* Request
Turn everything in the data from the line containing "0.247 (433, 315)" down to the line containing "62 (836, 279)", both included, into a JSON list of strings with one string per line, leaving out blank lines.

◆ ◆ ◆ ◆ ◆

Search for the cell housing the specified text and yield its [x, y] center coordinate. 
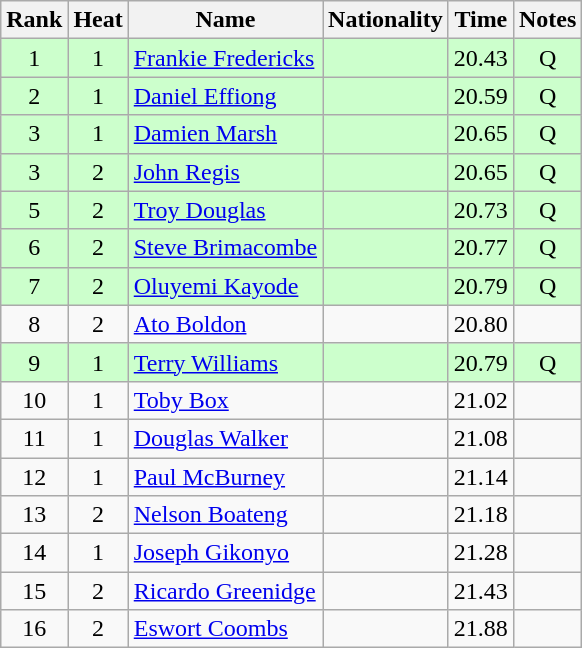
Troy Douglas [225, 210]
Frankie Fredericks [225, 58]
20.43 [480, 58]
Oluyemi Kayode [225, 286]
Damien Marsh [225, 134]
Heat [98, 20]
Ricardo Greenidge [225, 591]
8 [34, 324]
13 [34, 515]
Terry Williams [225, 362]
20.77 [480, 248]
Nelson Boateng [225, 515]
11 [34, 438]
14 [34, 553]
21.08 [480, 438]
15 [34, 591]
Toby Box [225, 400]
Paul McBurney [225, 477]
21.18 [480, 515]
21.28 [480, 553]
Nationality [386, 20]
7 [34, 286]
20.80 [480, 324]
10 [34, 400]
20.59 [480, 96]
5 [34, 210]
Name [225, 20]
9 [34, 362]
12 [34, 477]
Daniel Effiong [225, 96]
20.73 [480, 210]
Ato Boldon [225, 324]
Douglas Walker [225, 438]
Rank [34, 20]
21.14 [480, 477]
Joseph Gikonyo [225, 553]
Eswort Coombs [225, 629]
Steve Brimacombe [225, 248]
6 [34, 248]
21.43 [480, 591]
John Regis [225, 172]
16 [34, 629]
21.02 [480, 400]
Time [480, 20]
Notes [547, 20]
21.88 [480, 629]
Return the [X, Y] coordinate for the center point of the cell that contains the specified text.  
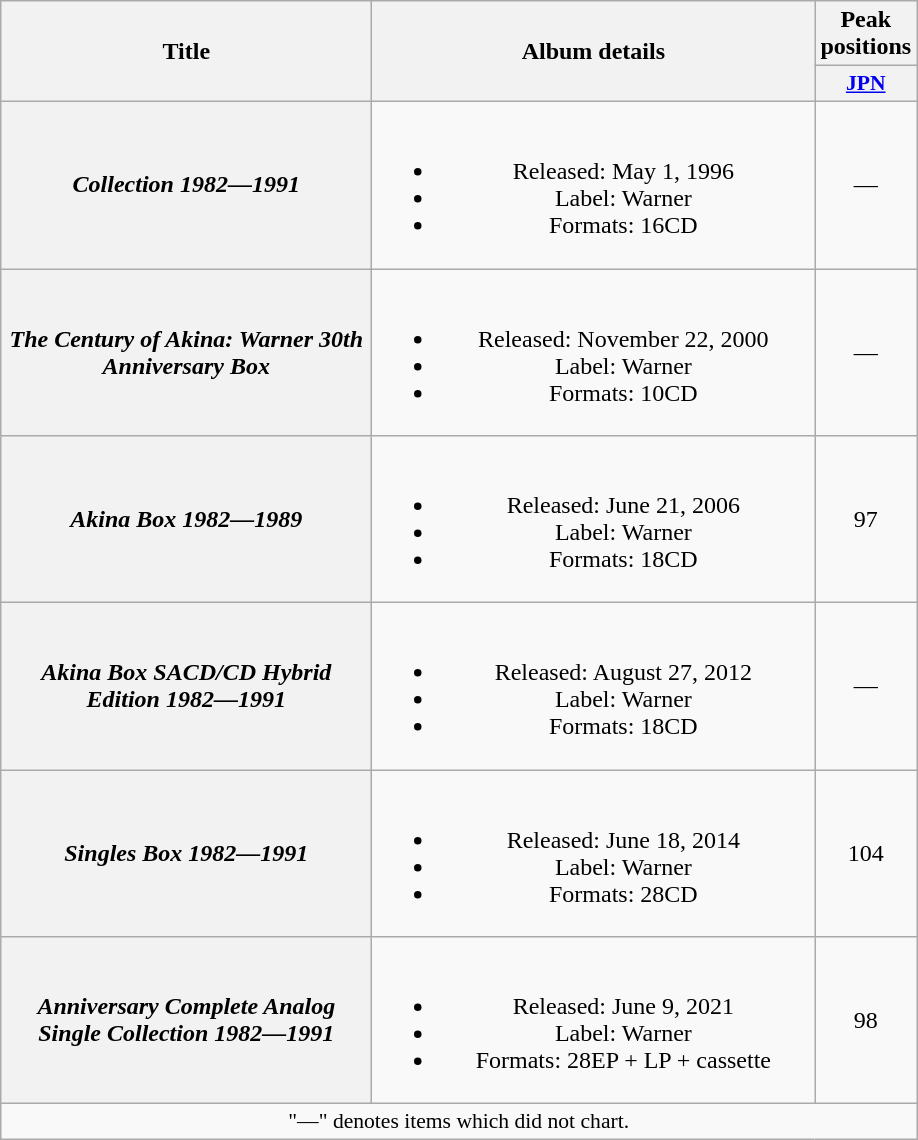
104 [866, 854]
Peak positions [866, 34]
The Century of Akina: Warner 30th Anniversary Box [186, 352]
Collection 1982—1991 [186, 184]
Album details [594, 52]
Released: November 22, 2000Label: WarnerFormats: 10CD [594, 352]
Anniversary Complete Analog Single Collection 1982—1991 [186, 1020]
Released: June 21, 2006Label: WarnerFormats: 18CD [594, 520]
Released: May 1, 1996Label: WarnerFormats: 16CD [594, 184]
Akina Box 1982—1989 [186, 520]
Released: June 9, 2021Label: WarnerFormats: 28EP + LP + cassette [594, 1020]
98 [866, 1020]
97 [866, 520]
Akina Box SACD/CD Hybrid Edition 1982—1991 [186, 686]
"—" denotes items which did not chart. [459, 1122]
JPN [866, 84]
Released: June 18, 2014Label: WarnerFormats: 28CD [594, 854]
Singles Box 1982—1991 [186, 854]
Released: August 27, 2012Label: WarnerFormats: 18CD [594, 686]
Title [186, 52]
Detect which cell encompasses the target text, then output its (x, y) center coordinate. 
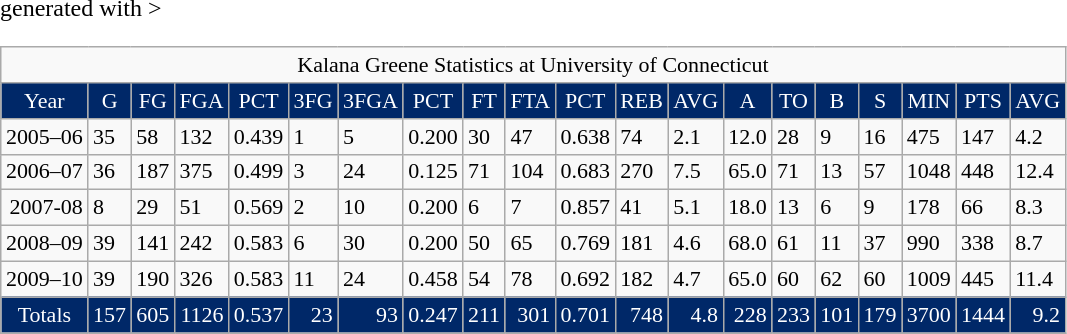
0.247 (433, 315)
B (836, 101)
2 (312, 208)
7.5 (696, 172)
54 (484, 279)
TO (794, 101)
9.2 (1038, 315)
0.458 (433, 279)
3FGA (370, 101)
0.857 (585, 208)
0.439 (259, 136)
A (748, 101)
G (110, 101)
157 (110, 315)
0.638 (585, 136)
29 (152, 208)
0.499 (259, 172)
12.0 (748, 136)
62 (836, 279)
2009–10 (44, 279)
93 (370, 315)
2007-08 (44, 208)
178 (929, 208)
50 (484, 244)
11.4 (1038, 279)
61 (794, 244)
101 (836, 315)
Kalana Greene Statistics at University of Connecticut (533, 65)
141 (152, 244)
132 (201, 136)
338 (983, 244)
35 (110, 136)
2.1 (696, 136)
445 (983, 279)
12.4 (1038, 172)
37 (880, 244)
Totals (44, 315)
187 (152, 172)
57 (880, 172)
326 (201, 279)
182 (642, 279)
66 (983, 208)
8.7 (1038, 244)
3 (312, 172)
68.0 (748, 244)
18.0 (748, 208)
4.7 (696, 279)
0.692 (585, 279)
28 (794, 136)
10 (370, 208)
147 (983, 136)
1 (312, 136)
3700 (929, 315)
S (880, 101)
MIN (929, 101)
FG (152, 101)
FTA (530, 101)
0.537 (259, 315)
4.2 (1038, 136)
0.769 (585, 244)
1048 (929, 172)
990 (929, 244)
1009 (929, 279)
179 (880, 315)
748 (642, 315)
1444 (983, 315)
23 (312, 315)
0.701 (585, 315)
78 (530, 279)
448 (983, 172)
228 (748, 315)
4.8 (696, 315)
375 (201, 172)
270 (642, 172)
REB (642, 101)
0.125 (433, 172)
181 (642, 244)
233 (794, 315)
301 (530, 315)
58 (152, 136)
65 (530, 244)
74 (642, 136)
16 (880, 136)
FGA (201, 101)
Year (44, 101)
104 (530, 172)
8 (110, 208)
190 (152, 279)
7 (530, 208)
0.569 (259, 208)
2006–07 (44, 172)
5.1 (696, 208)
0.683 (585, 172)
41 (642, 208)
5 (370, 136)
2005–06 (44, 136)
475 (929, 136)
1126 (201, 315)
211 (484, 315)
47 (530, 136)
PTS (983, 101)
3FG (312, 101)
8.3 (1038, 208)
51 (201, 208)
242 (201, 244)
36 (110, 172)
FT (484, 101)
2008–09 (44, 244)
605 (152, 315)
4.6 (696, 244)
Search for the cell housing the specified text and yield its (x, y) center coordinate. 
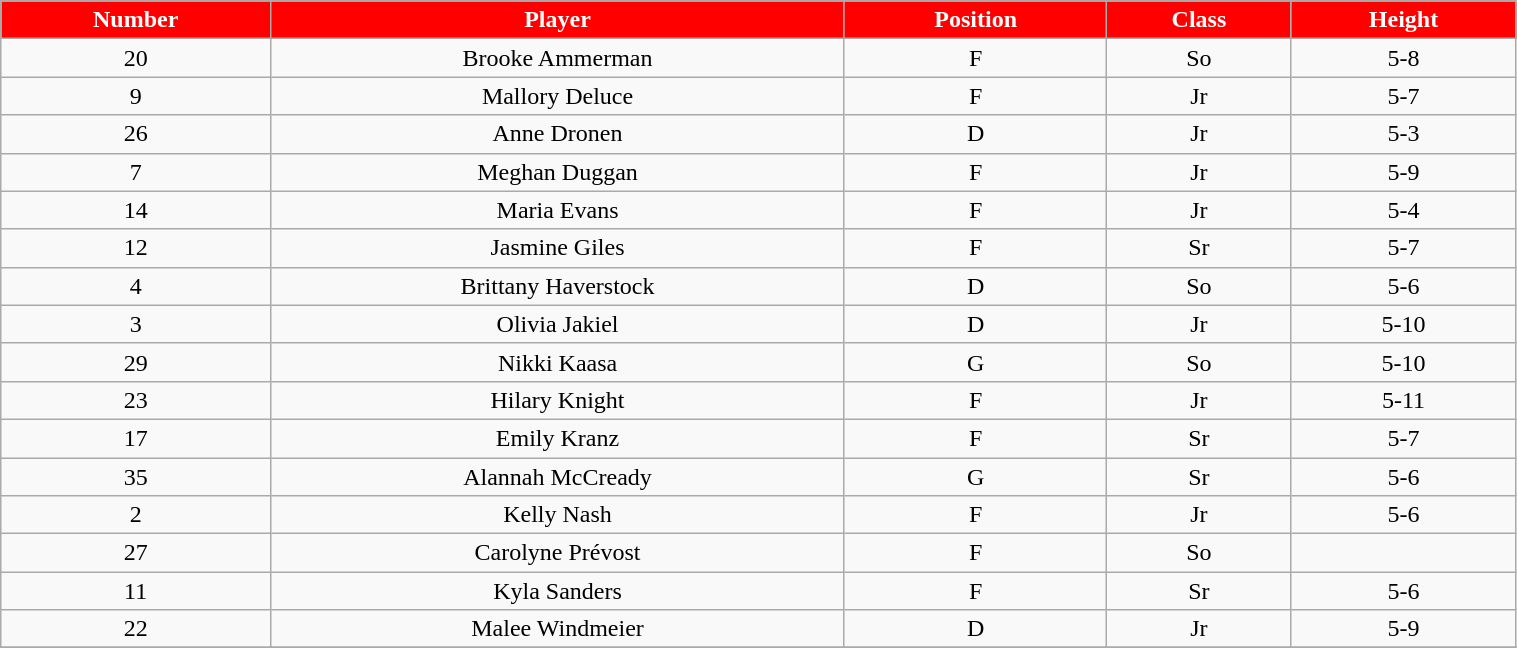
Malee Windmeier (558, 629)
Height (1404, 20)
4 (136, 286)
Hilary Knight (558, 400)
Anne Dronen (558, 134)
Kelly Nash (558, 515)
Kyla Sanders (558, 591)
Meghan Duggan (558, 172)
12 (136, 248)
Mallory Deluce (558, 96)
Position (975, 20)
Brittany Haverstock (558, 286)
14 (136, 210)
29 (136, 362)
Maria Evans (558, 210)
Brooke Ammerman (558, 58)
5-11 (1404, 400)
35 (136, 477)
23 (136, 400)
27 (136, 553)
17 (136, 438)
3 (136, 324)
11 (136, 591)
5-4 (1404, 210)
Class (1199, 20)
Emily Kranz (558, 438)
20 (136, 58)
Olivia Jakiel (558, 324)
5-3 (1404, 134)
22 (136, 629)
Carolyne Prévost (558, 553)
Alannah McCready (558, 477)
7 (136, 172)
Player (558, 20)
2 (136, 515)
5-8 (1404, 58)
Number (136, 20)
Nikki Kaasa (558, 362)
9 (136, 96)
Jasmine Giles (558, 248)
26 (136, 134)
Extract the (x, y) coordinate from the center of the cell holding the provided text.  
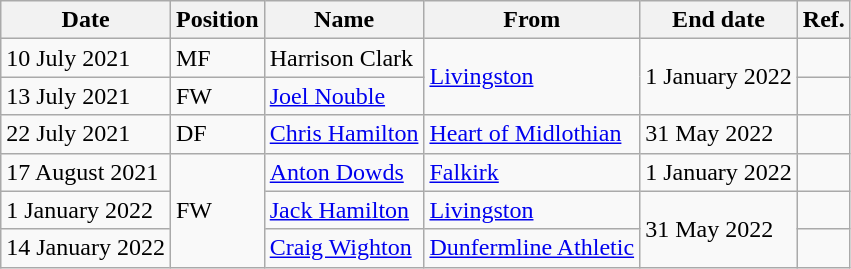
10 July 2021 (86, 58)
13 July 2021 (86, 96)
Falkirk (532, 172)
Date (86, 20)
Craig Wighton (344, 248)
DF (217, 134)
17 August 2021 (86, 172)
Anton Dowds (344, 172)
Ref. (824, 20)
Heart of Midlothian (532, 134)
Chris Hamilton (344, 134)
End date (719, 20)
Jack Hamilton (344, 210)
MF (217, 58)
Name (344, 20)
Dunfermline Athletic (532, 248)
22 July 2021 (86, 134)
14 January 2022 (86, 248)
Joel Nouble (344, 96)
Harrison Clark (344, 58)
Position (217, 20)
From (532, 20)
Return (X, Y) of the center of cell containing provided text 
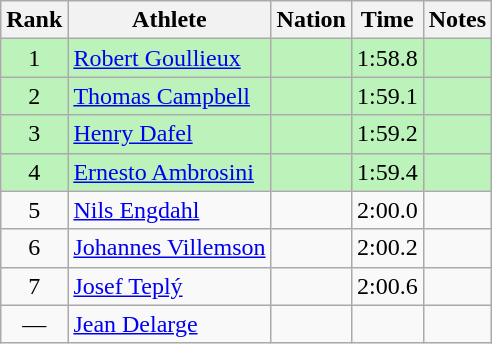
5 (34, 210)
Johannes Villemson (170, 248)
Ernesto Ambrosini (170, 172)
2 (34, 96)
2:00.0 (387, 210)
Henry Dafel (170, 134)
1:59.1 (387, 96)
1:59.4 (387, 172)
Nils Engdahl (170, 210)
2:00.6 (387, 286)
— (34, 324)
Athlete (170, 20)
1:59.2 (387, 134)
6 (34, 248)
Rank (34, 20)
Robert Goullieux (170, 58)
3 (34, 134)
2:00.2 (387, 248)
Notes (457, 20)
Nation (311, 20)
Thomas Campbell (170, 96)
1 (34, 58)
Time (387, 20)
4 (34, 172)
7 (34, 286)
1:58.8 (387, 58)
Jean Delarge (170, 324)
Josef Teplý (170, 286)
Capture the cell that displays the provided text and extract its (X, Y) central coordinate. 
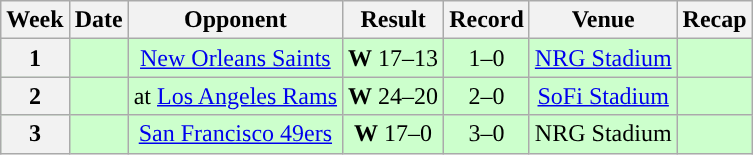
1 (35, 58)
Recap (714, 20)
San Francisco 49ers (235, 134)
Date (98, 20)
SoFi Stadium (603, 96)
Result (394, 20)
W 17–0 (394, 134)
W 17–13 (394, 58)
2 (35, 96)
2–0 (487, 96)
Week (35, 20)
Venue (603, 20)
New Orleans Saints (235, 58)
Opponent (235, 20)
W 24–20 (394, 96)
3 (35, 134)
Record (487, 20)
1–0 (487, 58)
3–0 (487, 134)
at Los Angeles Rams (235, 96)
Find where the given text appears and provide that cell's center as (X, Y) coordinate. 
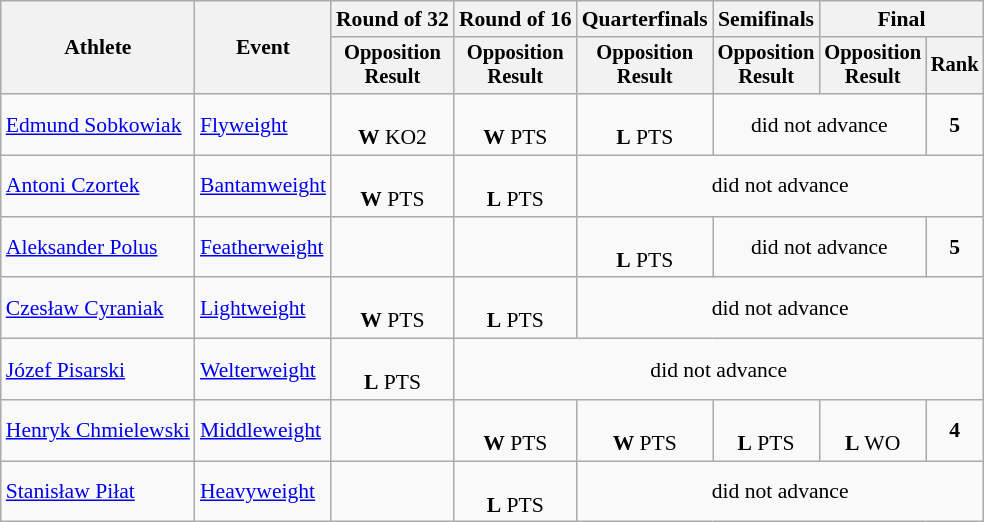
Flyweight (263, 124)
Middleweight (263, 430)
Featherweight (263, 248)
Rank (955, 66)
Round of 16 (516, 19)
Henryk Chmielewski (98, 430)
Semifinals (766, 19)
Edmund Sobkowiak (98, 124)
Stanisław Piłat (98, 492)
Athlete (98, 48)
Lightweight (263, 308)
L WO (872, 430)
Antoni Czortek (98, 186)
Józef Pisarski (98, 370)
Czesław Cyraniak (98, 308)
Bantamweight (263, 186)
Final (901, 19)
Heavyweight (263, 492)
Quarterfinals (645, 19)
Welterweight (263, 370)
W KO2 (392, 124)
Round of 32 (392, 19)
4 (955, 430)
Event (263, 48)
Aleksander Polus (98, 248)
Extract the [X, Y] coordinate from the center of the cell holding the provided text.  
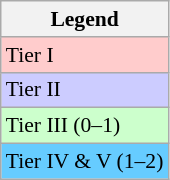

◆ ◆ ◆ ◆ ◆

* Finished answer
[
  "0.247 (433, 315)",
  "B (836, 101)",
  "2 (312, 208)",
  "7.5 (696, 172)",
  "54 (484, 279)",
  "TO (794, 101)",
  "9.2 (1038, 315)",
  "0.458 (433, 279)",
  "3FGA (370, 101)",
  "0.857 (585, 208)",
  "0.439 (259, 136)",
  "A (748, 101)",
  "G (110, 101)",
  "157 (110, 315)",
  "0.638 (585, 136)",
  "29 (152, 208)",
  "0.499 (259, 172)",
  "12.0 (748, 136)",
  "62 (836, 279)"
]